[Start of section]
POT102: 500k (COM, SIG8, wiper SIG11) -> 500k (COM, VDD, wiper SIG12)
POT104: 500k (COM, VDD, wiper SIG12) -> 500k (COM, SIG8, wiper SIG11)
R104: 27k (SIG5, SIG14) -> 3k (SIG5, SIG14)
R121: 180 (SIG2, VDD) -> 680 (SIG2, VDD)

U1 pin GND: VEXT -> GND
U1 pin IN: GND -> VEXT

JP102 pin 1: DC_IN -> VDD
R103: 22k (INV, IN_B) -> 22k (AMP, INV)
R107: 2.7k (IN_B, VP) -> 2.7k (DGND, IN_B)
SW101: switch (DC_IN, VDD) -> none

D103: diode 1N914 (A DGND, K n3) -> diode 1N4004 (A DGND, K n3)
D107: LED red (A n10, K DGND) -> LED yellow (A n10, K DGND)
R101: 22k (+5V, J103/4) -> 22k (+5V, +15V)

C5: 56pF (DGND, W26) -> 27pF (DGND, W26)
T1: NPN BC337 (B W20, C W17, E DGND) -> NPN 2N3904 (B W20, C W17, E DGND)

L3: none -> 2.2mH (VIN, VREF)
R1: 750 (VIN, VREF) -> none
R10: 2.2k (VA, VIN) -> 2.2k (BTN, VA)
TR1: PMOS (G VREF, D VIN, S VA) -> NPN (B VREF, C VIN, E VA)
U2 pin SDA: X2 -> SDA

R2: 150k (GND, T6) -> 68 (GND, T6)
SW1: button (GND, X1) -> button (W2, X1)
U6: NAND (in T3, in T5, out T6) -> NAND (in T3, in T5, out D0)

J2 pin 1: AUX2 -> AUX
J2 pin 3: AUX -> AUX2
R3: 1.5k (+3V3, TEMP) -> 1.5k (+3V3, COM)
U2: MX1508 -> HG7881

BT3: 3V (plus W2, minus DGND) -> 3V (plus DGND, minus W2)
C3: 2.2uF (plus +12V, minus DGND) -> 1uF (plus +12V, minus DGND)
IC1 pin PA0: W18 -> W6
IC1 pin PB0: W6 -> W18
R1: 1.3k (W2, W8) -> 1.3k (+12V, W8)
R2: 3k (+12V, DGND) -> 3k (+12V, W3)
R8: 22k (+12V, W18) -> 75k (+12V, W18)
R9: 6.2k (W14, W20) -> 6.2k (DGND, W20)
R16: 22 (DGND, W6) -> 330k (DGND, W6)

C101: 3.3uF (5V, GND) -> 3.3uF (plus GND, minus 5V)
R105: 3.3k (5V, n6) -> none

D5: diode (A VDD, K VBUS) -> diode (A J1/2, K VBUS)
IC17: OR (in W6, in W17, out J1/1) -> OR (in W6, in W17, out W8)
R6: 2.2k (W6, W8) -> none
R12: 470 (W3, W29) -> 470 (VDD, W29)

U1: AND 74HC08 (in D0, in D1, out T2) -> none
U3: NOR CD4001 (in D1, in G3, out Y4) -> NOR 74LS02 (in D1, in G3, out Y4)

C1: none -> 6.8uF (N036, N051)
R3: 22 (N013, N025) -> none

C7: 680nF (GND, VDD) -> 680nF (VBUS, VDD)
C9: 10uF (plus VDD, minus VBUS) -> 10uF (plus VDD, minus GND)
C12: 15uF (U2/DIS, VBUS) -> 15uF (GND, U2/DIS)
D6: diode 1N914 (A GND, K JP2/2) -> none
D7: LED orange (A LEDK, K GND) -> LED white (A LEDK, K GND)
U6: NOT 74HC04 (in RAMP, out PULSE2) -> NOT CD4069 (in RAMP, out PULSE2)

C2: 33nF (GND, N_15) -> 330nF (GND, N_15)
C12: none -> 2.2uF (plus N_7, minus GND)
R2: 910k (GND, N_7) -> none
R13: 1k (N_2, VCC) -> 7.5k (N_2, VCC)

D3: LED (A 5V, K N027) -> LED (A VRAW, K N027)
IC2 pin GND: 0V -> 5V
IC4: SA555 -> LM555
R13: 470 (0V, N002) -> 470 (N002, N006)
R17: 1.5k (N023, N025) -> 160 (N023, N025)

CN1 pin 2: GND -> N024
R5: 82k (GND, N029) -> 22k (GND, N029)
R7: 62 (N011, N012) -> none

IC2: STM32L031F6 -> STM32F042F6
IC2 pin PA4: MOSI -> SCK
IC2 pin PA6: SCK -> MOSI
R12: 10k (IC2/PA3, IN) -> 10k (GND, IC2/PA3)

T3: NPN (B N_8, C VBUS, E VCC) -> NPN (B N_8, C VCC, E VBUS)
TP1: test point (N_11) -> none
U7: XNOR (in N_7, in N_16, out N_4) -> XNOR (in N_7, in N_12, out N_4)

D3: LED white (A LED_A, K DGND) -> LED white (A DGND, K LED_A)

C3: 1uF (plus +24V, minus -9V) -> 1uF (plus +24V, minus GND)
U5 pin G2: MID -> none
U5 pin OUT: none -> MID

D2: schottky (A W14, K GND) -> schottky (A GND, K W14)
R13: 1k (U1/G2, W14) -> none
[End of section]
■ Problem statement:
Write out only the lines from the very start of the entries above to the line that includes "R103: 22k (INV, IN_B) -> 22k (AMP, INV)", both ends included, each one unchanged.

■ Output:
POT102: 500k (COM, SIG8, wiper SIG11) -> 500k (COM, VDD, wiper SIG12)
POT104: 500k (COM, VDD, wiper SIG12) -> 500k (COM, SIG8, wiper SIG11)
R104: 27k (SIG5, SIG14) -> 3k (SIG5, SIG14)
R121: 180 (SIG2, VDD) -> 680 (SIG2, VDD)

U1 pin GND: VEXT -> GND
U1 pin IN: GND -> VEXT

JP102 pin 1: DC_IN -> VDD
R103: 22k (INV, IN_B) -> 22k (AMP, INV)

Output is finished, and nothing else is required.